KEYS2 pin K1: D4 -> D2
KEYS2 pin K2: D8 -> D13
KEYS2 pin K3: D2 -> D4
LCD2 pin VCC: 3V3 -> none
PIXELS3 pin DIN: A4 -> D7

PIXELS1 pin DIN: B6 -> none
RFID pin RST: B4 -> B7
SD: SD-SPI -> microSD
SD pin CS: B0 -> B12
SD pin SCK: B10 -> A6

* * *

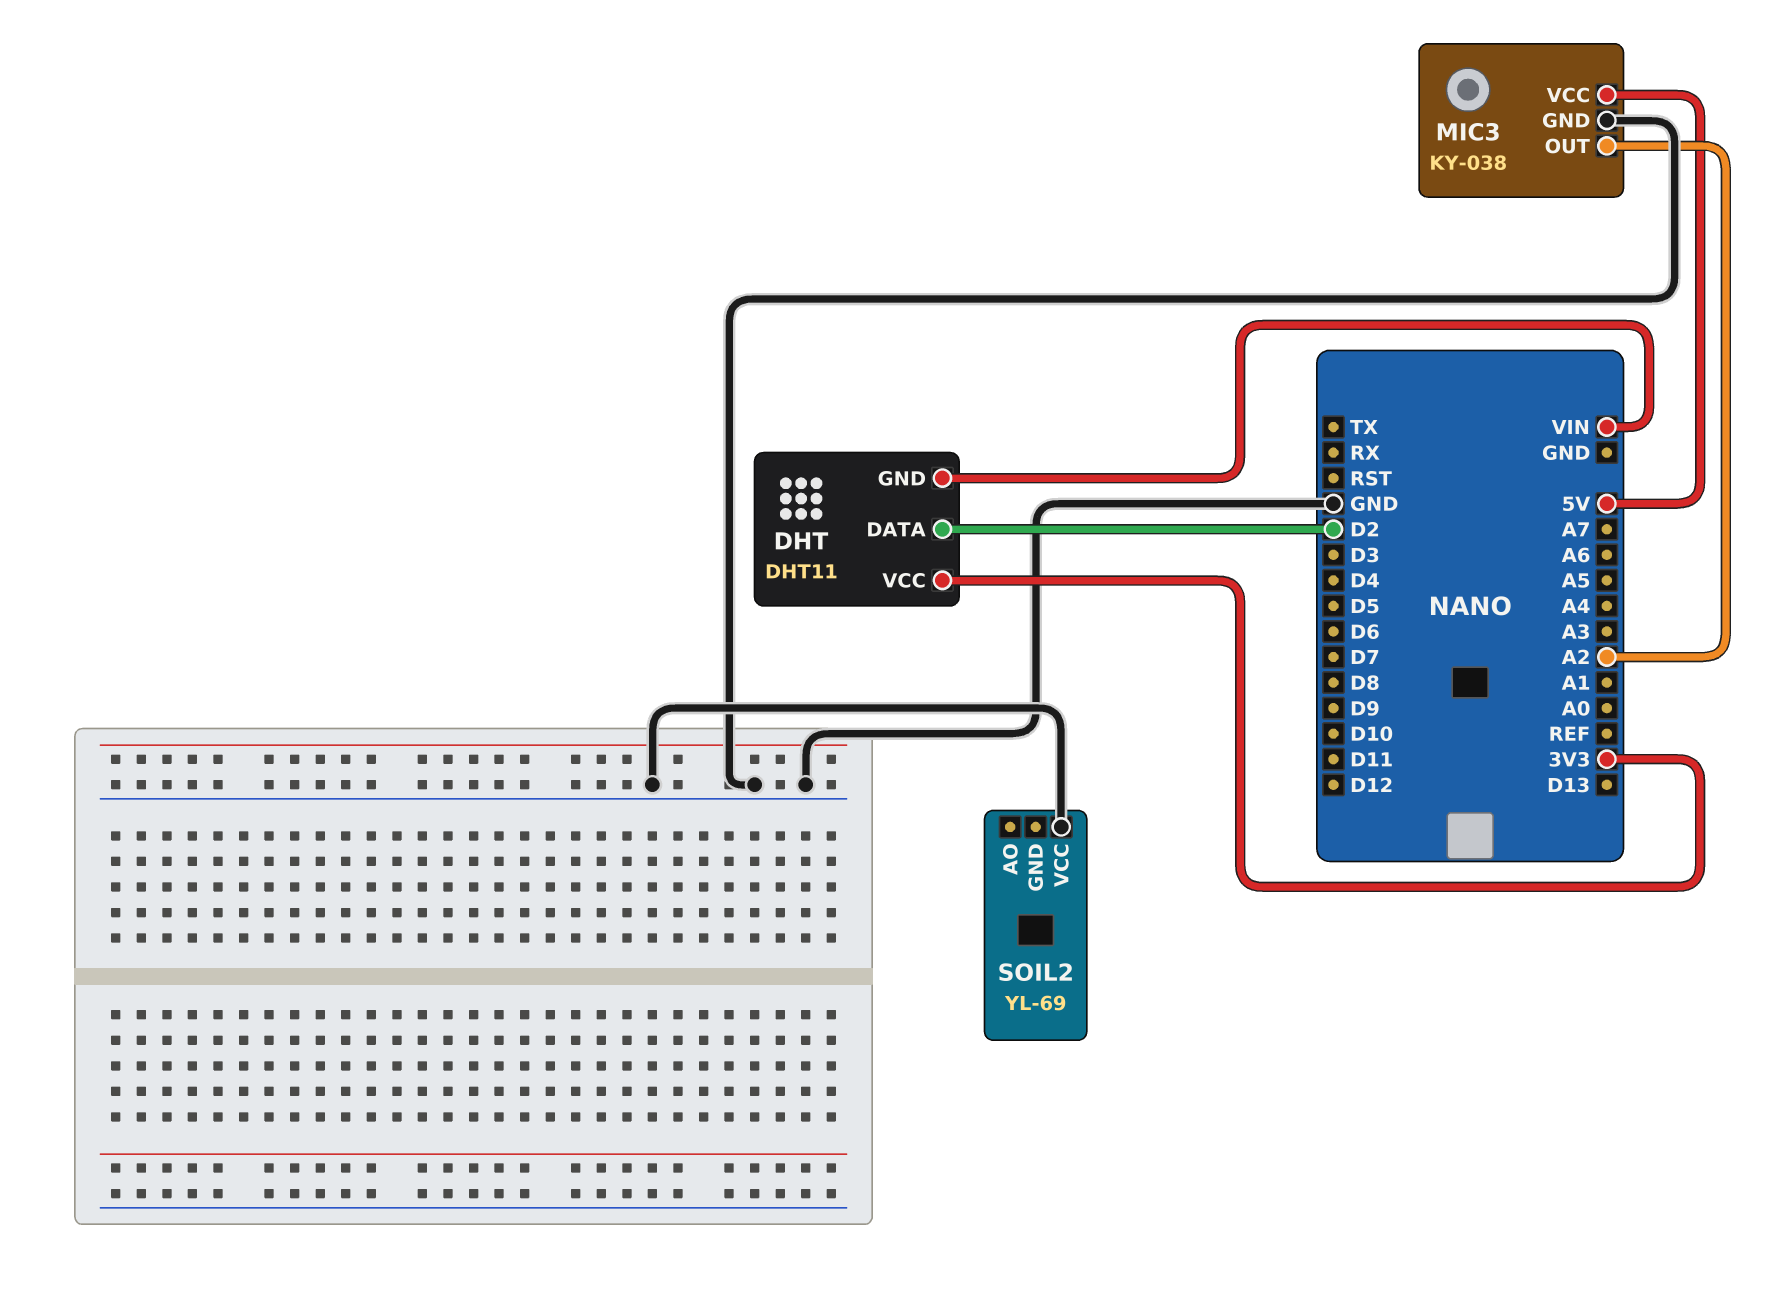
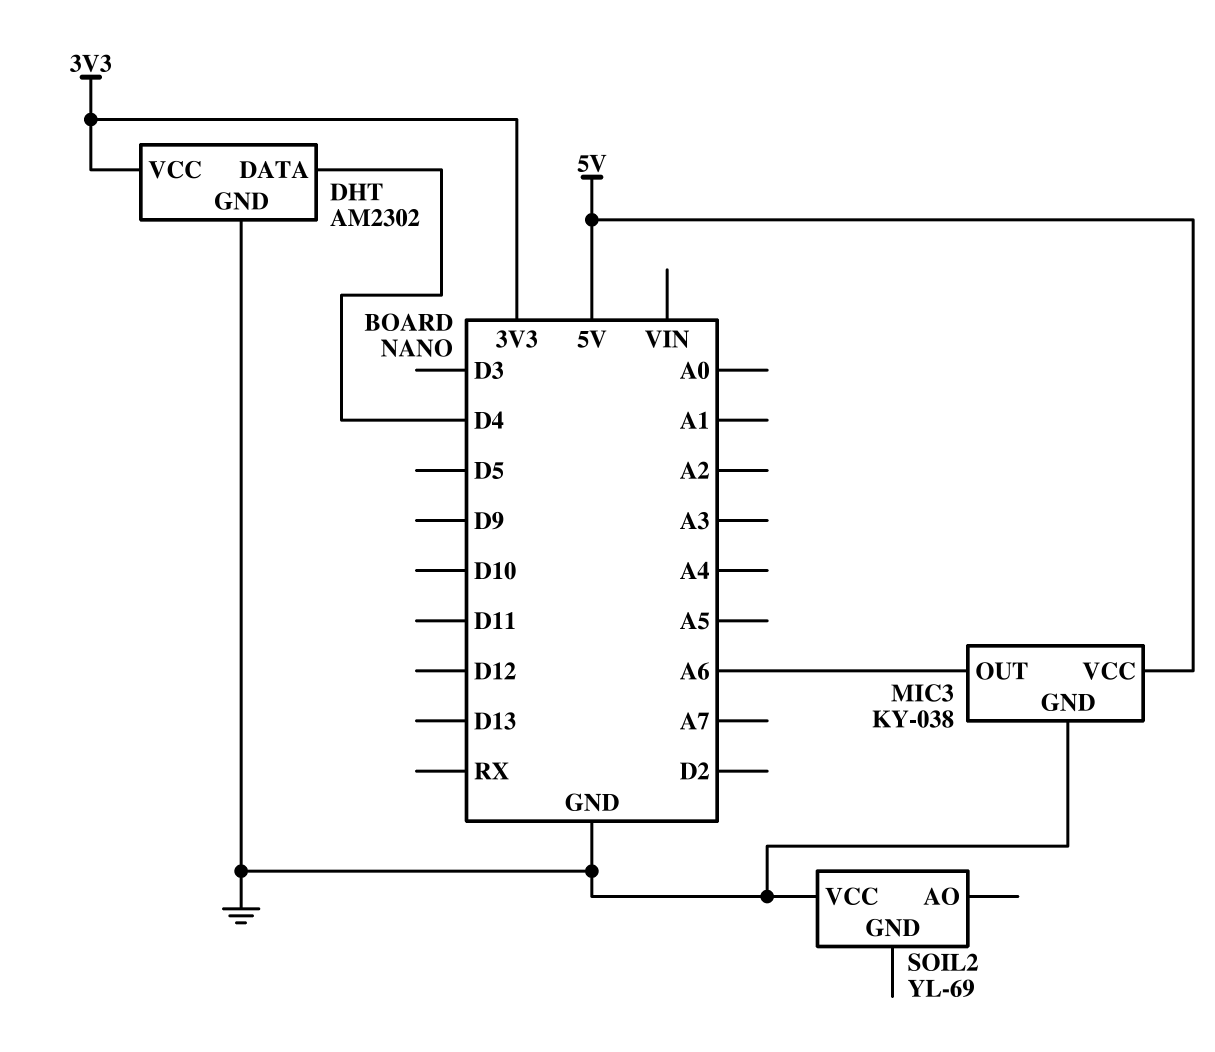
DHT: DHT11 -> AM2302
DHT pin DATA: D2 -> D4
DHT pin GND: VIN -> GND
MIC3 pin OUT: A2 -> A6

# PROBLEM TO SOLVE:
Extract from the listing above the lines between the line containing "LCD2 pin VCC: 3V3 -> none" and the line containing "SD pin SCK: B10 -> A6", keeping both of those lines. Output nothing else.

# EXPECTED OUTPUT:
LCD2 pin VCC: 3V3 -> none
PIXELS3 pin DIN: A4 -> D7

PIXELS1 pin DIN: B6 -> none
RFID pin RST: B4 -> B7
SD: SD-SPI -> microSD
SD pin CS: B0 -> B12
SD pin SCK: B10 -> A6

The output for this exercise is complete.